EXERCISE DATA:
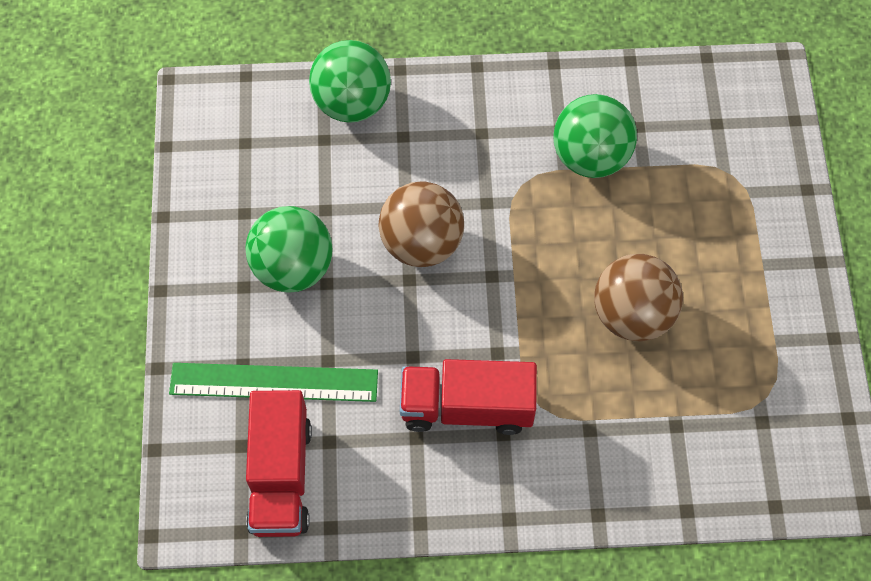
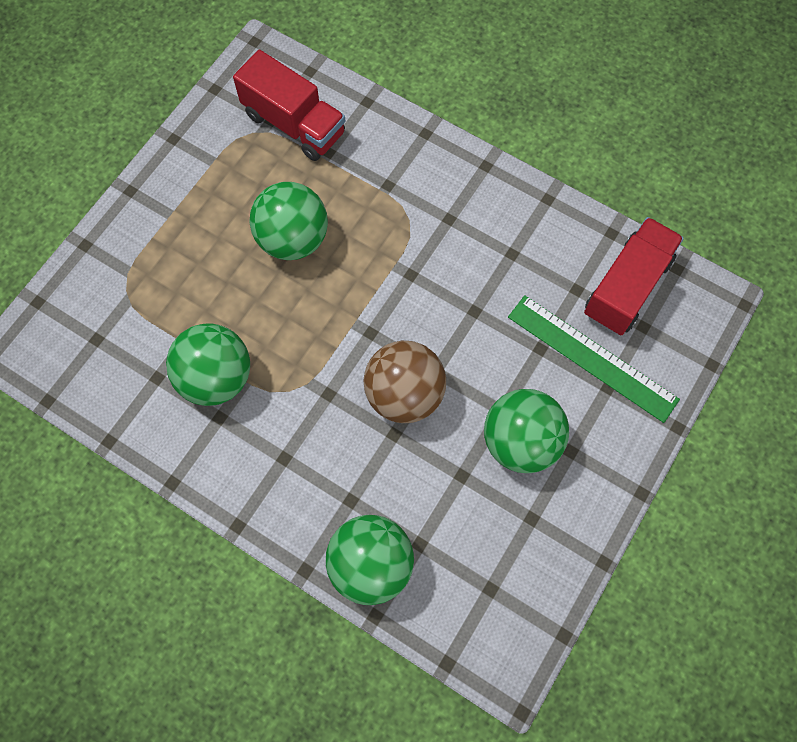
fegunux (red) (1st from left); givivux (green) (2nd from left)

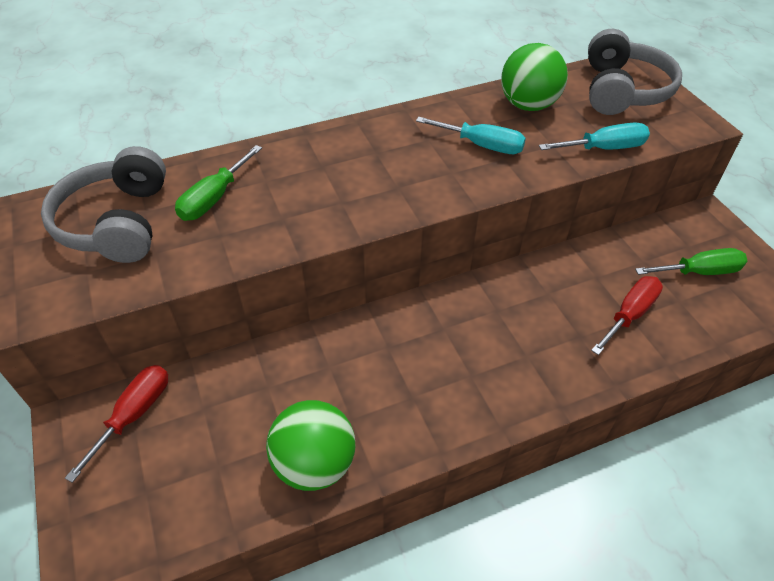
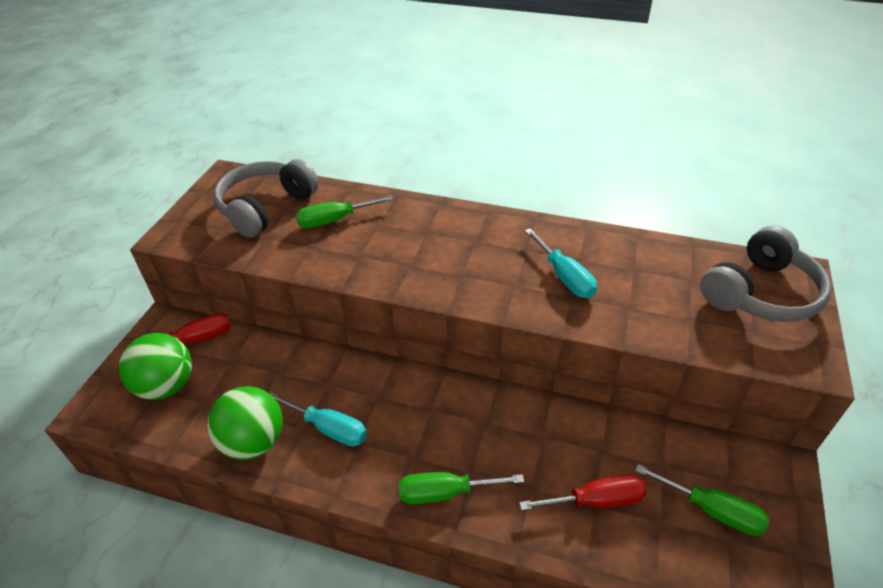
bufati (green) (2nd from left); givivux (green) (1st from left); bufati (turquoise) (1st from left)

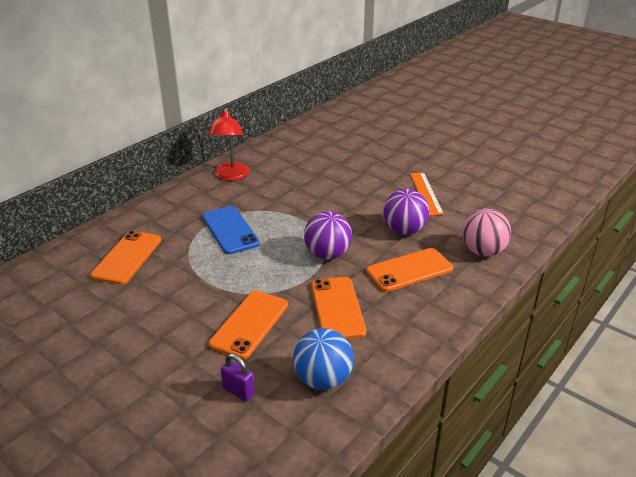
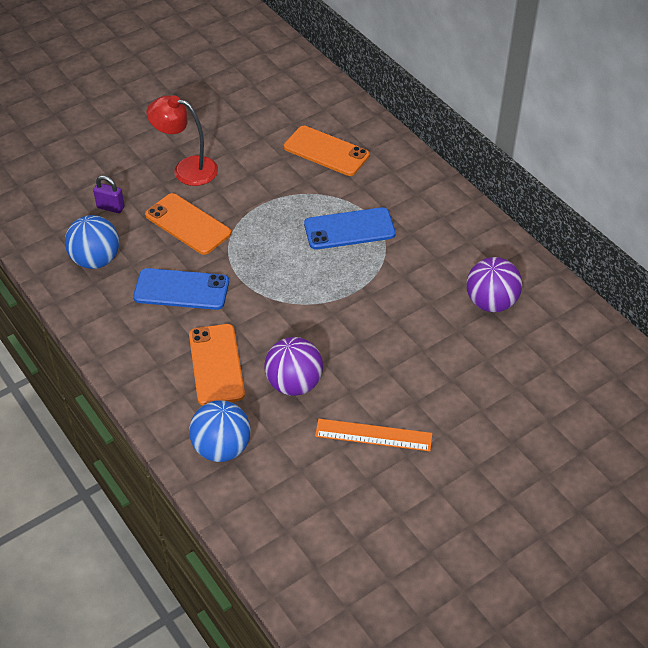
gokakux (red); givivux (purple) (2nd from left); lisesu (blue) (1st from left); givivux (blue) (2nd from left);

WHAT THIS TASK INVOLVES: Print the material in full and exactly; the pictures must not be printed.

RESPONSE TO THE EXERCISE:
fegunux (red) (1st from left); givivux (green) (2nd from left)

bufati (green) (2nd from left); givivux (green) (1st from left); bufati (turquoise) (1st from left)

gokakux (red); givivux (purple) (2nd from left); lisesu (blue) (1st from left); givivux (blue) (2nd from left);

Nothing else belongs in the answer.